BEGIN
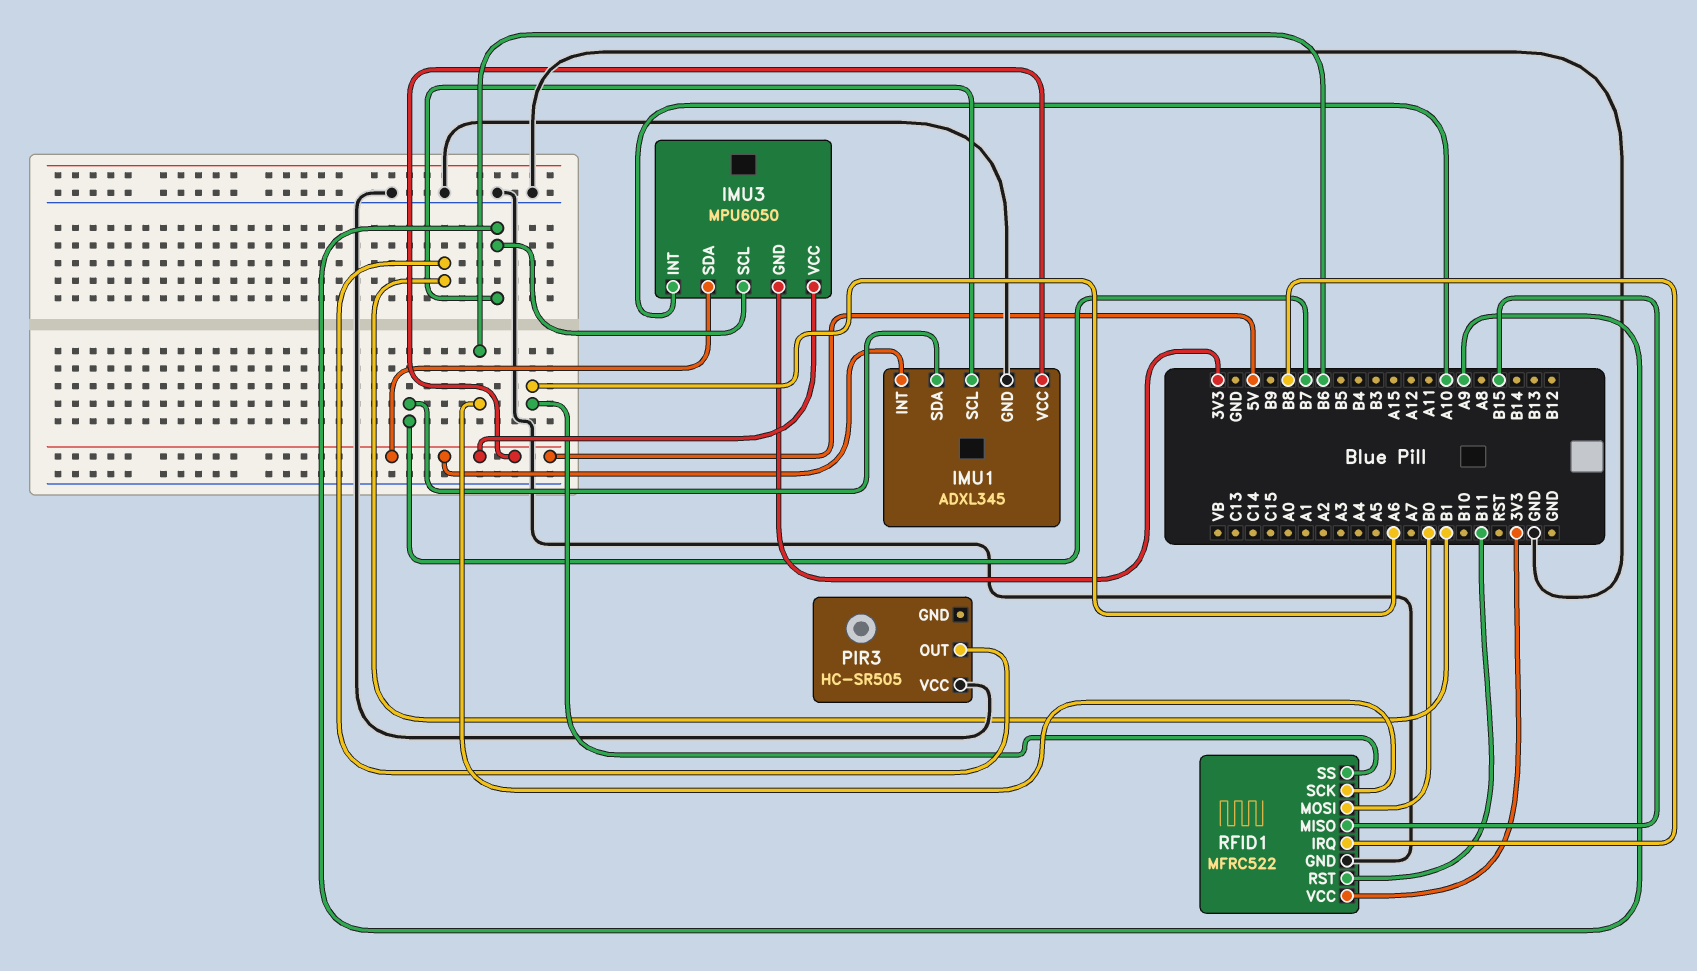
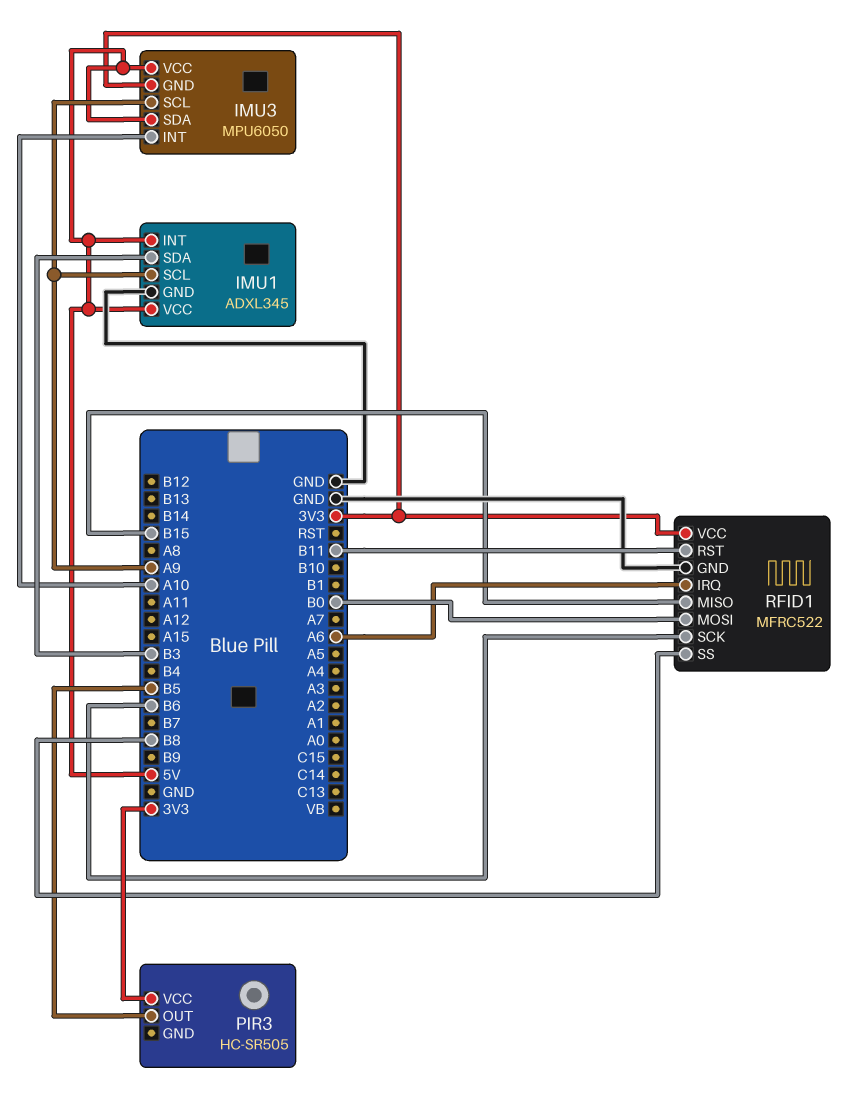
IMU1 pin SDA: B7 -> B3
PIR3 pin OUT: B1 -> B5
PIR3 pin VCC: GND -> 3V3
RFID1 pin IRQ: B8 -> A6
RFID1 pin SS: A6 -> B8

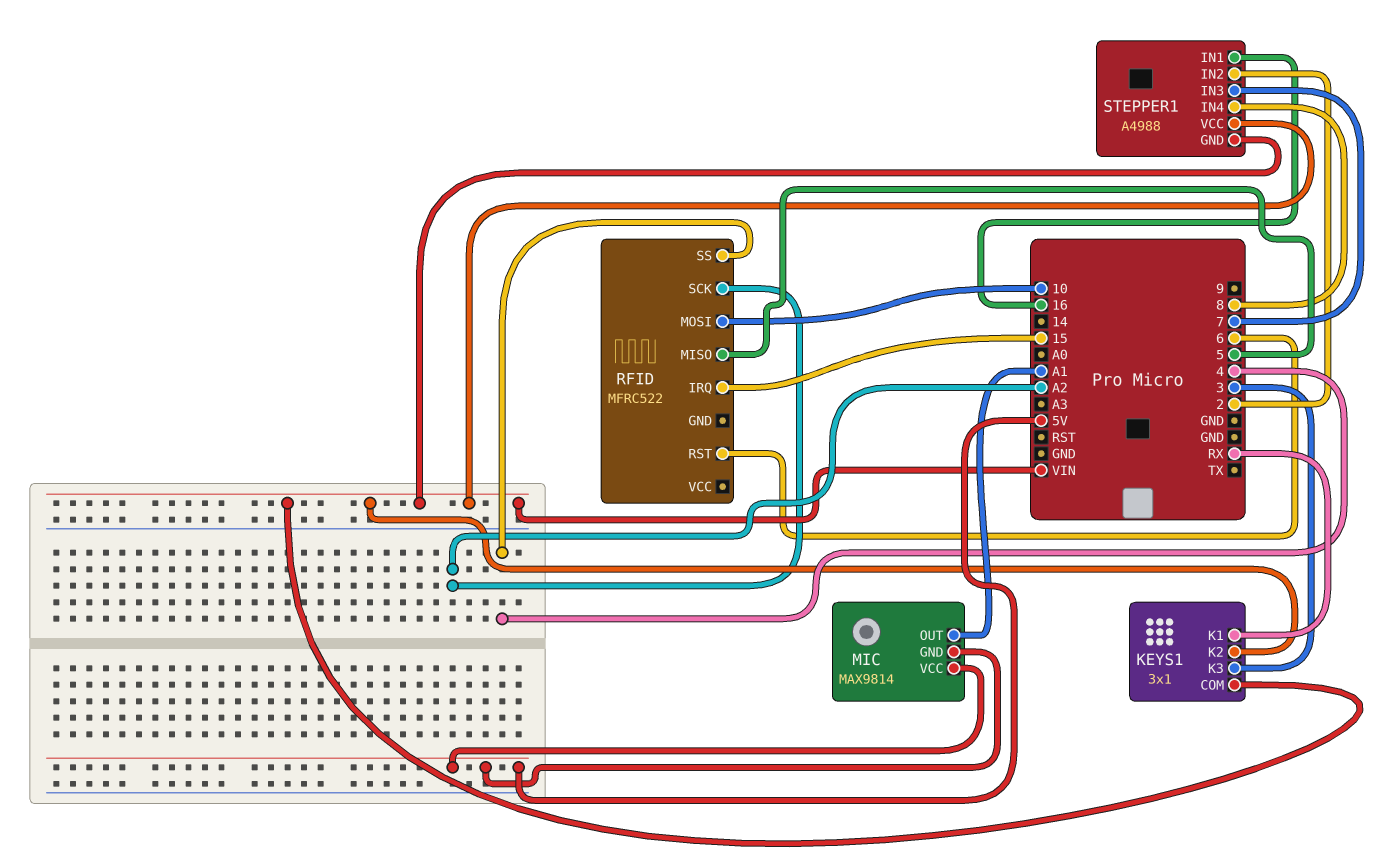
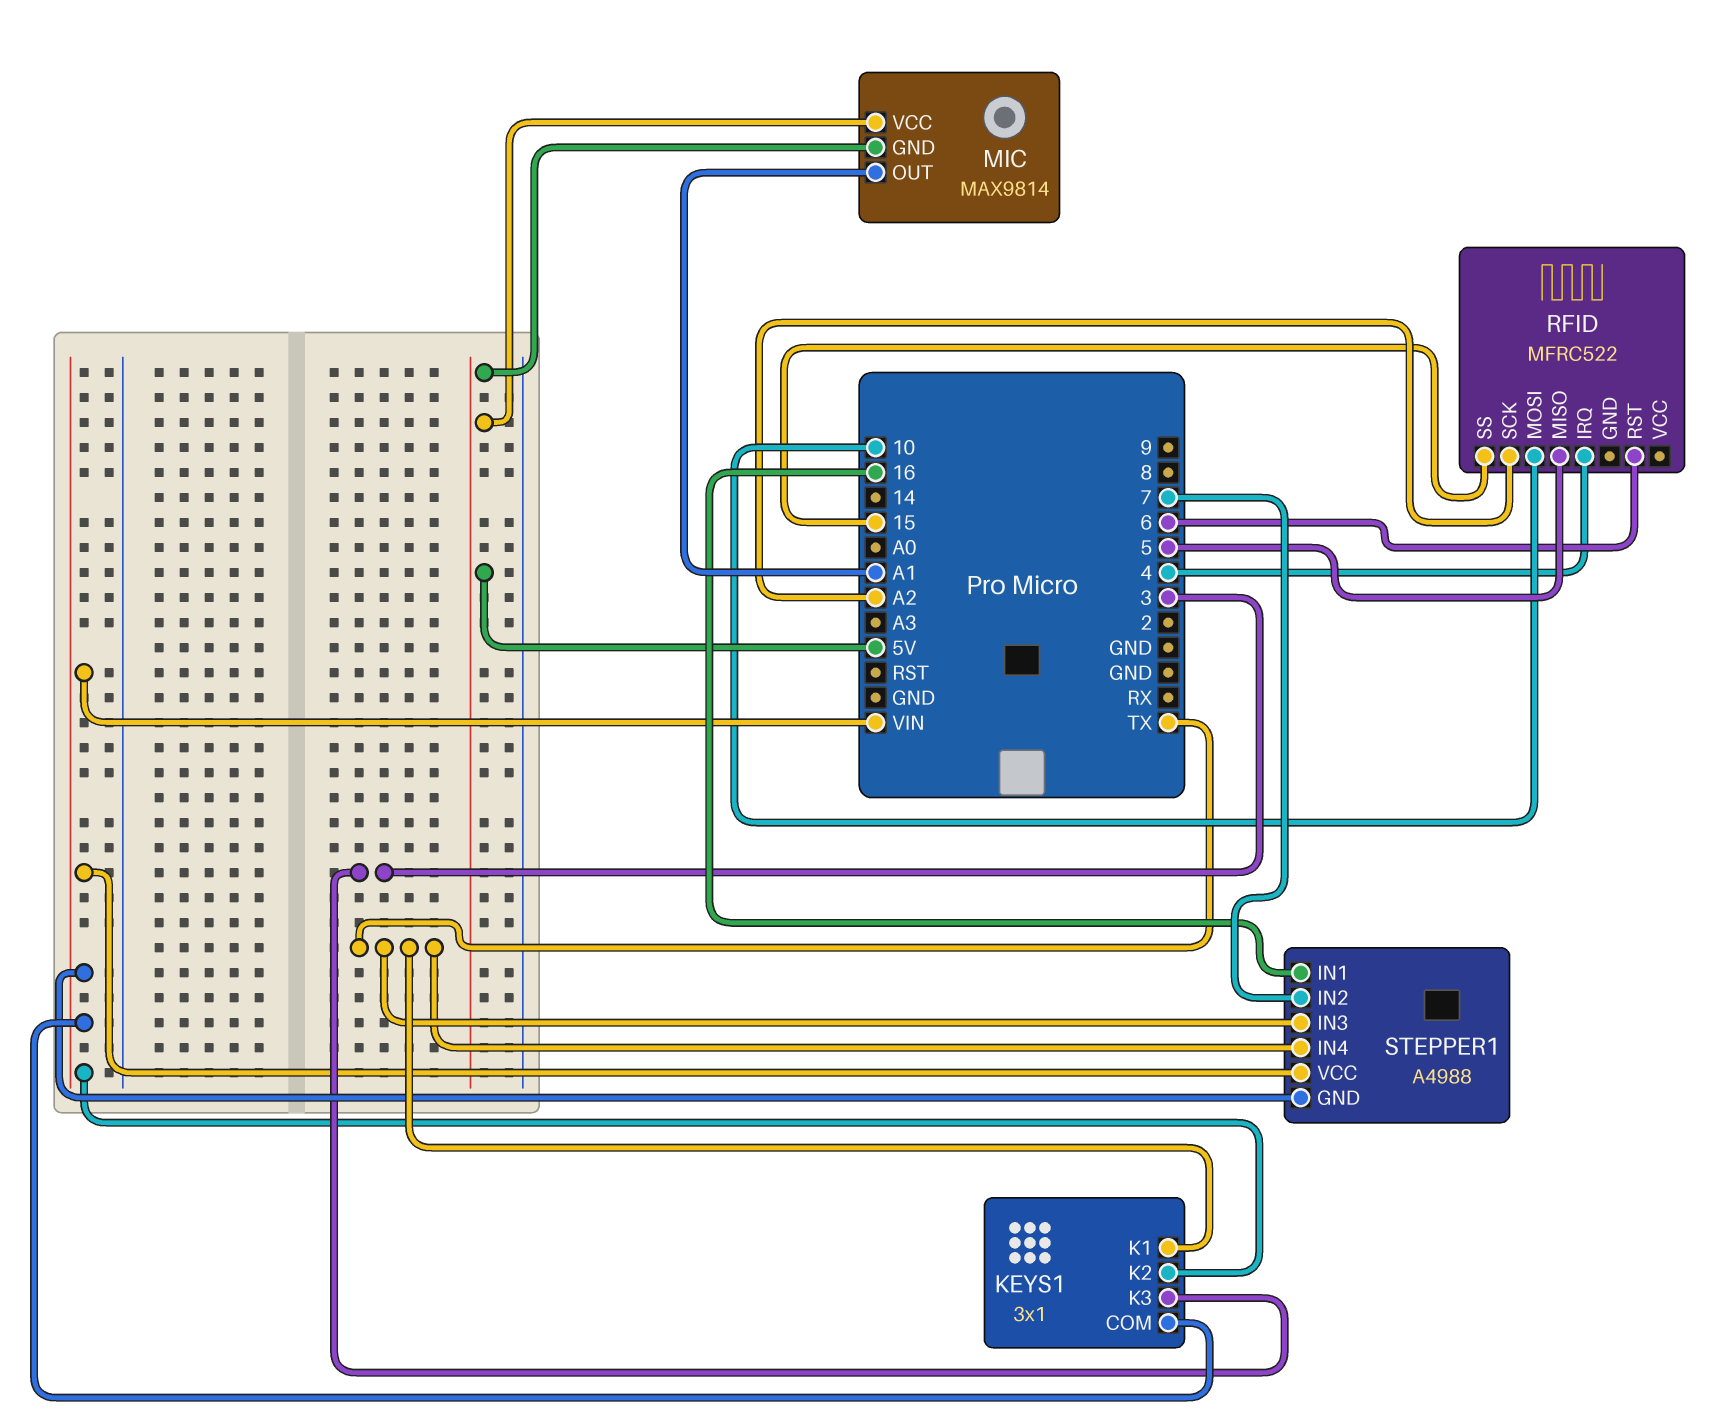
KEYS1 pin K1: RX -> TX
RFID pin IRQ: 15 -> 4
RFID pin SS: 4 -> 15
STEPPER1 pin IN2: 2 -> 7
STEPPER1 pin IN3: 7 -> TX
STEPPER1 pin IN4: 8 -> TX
END
Activity:
Without the pictures, restate all of the entries above verbatim.

Exercise answer:
IMU1 pin SDA: B7 -> B3
PIR3 pin OUT: B1 -> B5
PIR3 pin VCC: GND -> 3V3
RFID1 pin IRQ: B8 -> A6
RFID1 pin SS: A6 -> B8

KEYS1 pin K1: RX -> TX
RFID pin IRQ: 15 -> 4
RFID pin SS: 4 -> 15
STEPPER1 pin IN2: 2 -> 7
STEPPER1 pin IN3: 7 -> TX
STEPPER1 pin IN4: 8 -> TX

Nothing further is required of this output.